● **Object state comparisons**
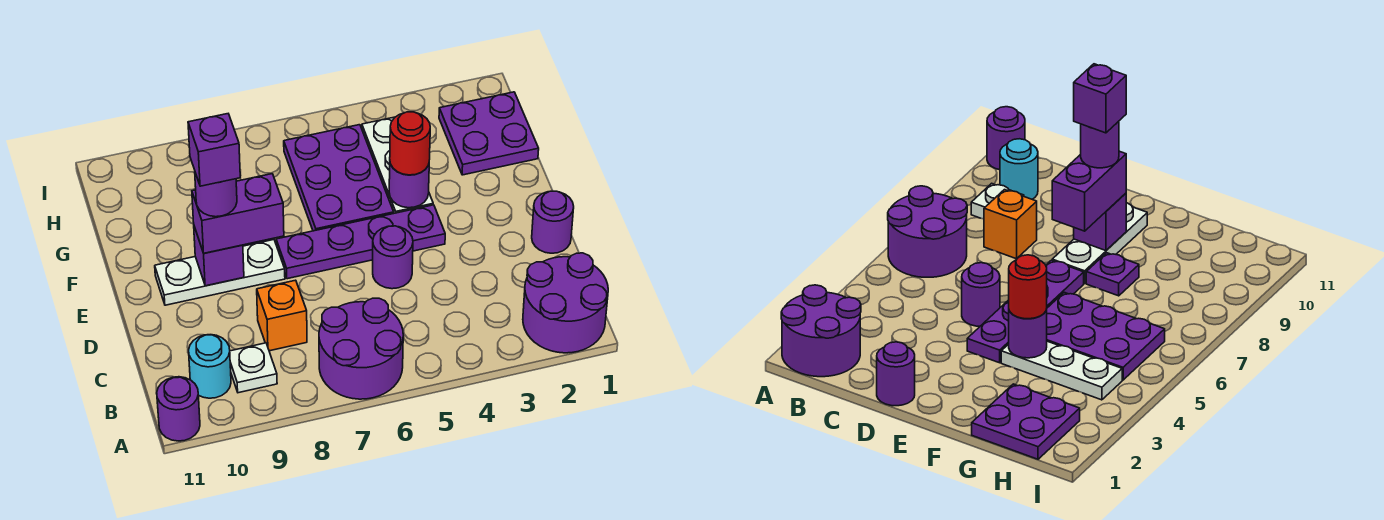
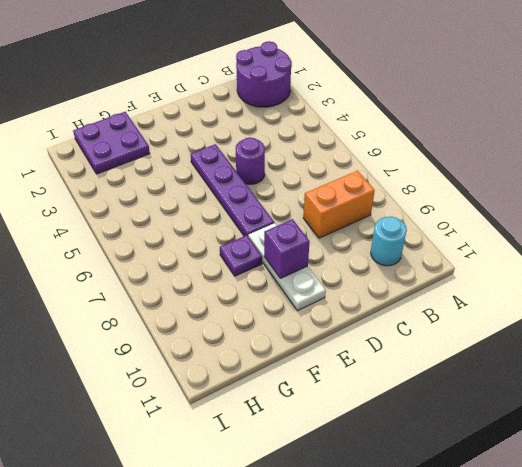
orange brick B8:C8 level 1 -> orange brick C8 level 1
none -> purple round brick A6:B7 level 1
none -> purple round brick A11 level 1
none -> white plate B9 level 1

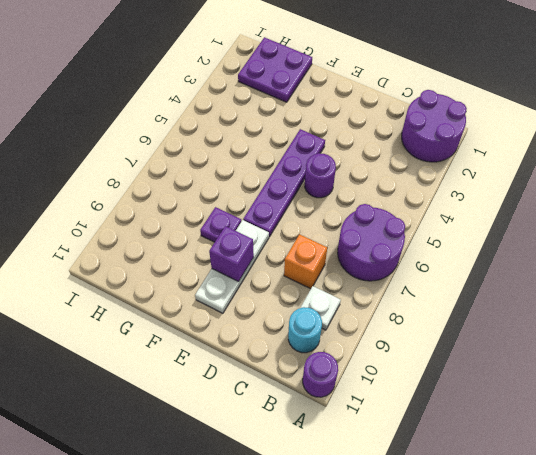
none -> purple round brick D1 level 1
none -> white plate F4:H4 level 1
none -> purple plate F5:H6 level 1

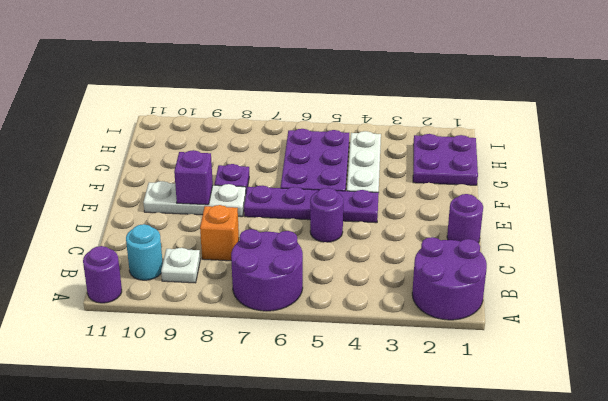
none -> purple round brick F4 level 2
none -> purple brick E8:E9 level 3
none -> red round brick F4 level 3

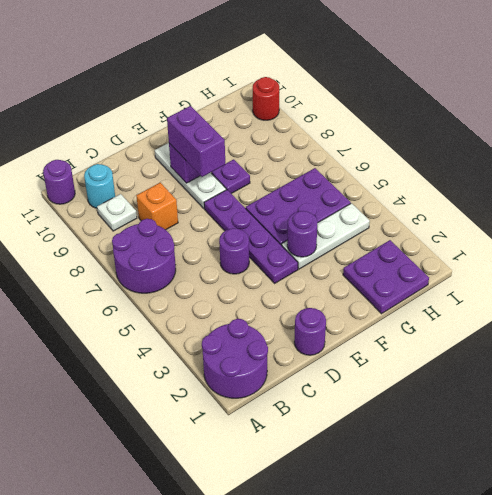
red round brick I10 level 1 -> red round brick F4 level 3
none -> purple round brick E9 level 4
none -> purple brick E9 level 5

● **WHAT IS NEEDED**
Lines from the one holding "none -> purple plate F5:H6 level 1" to the end of the data, both ends included, are to be given again exactly; no pictures belong in the copy.

● **RESPONSE BOX**
none -> purple plate F5:H6 level 1

none -> purple round brick F4 level 2
none -> purple brick E8:E9 level 3
none -> red round brick F4 level 3

red round brick I10 level 1 -> red round brick F4 level 3
none -> purple round brick E9 level 4
none -> purple brick E9 level 5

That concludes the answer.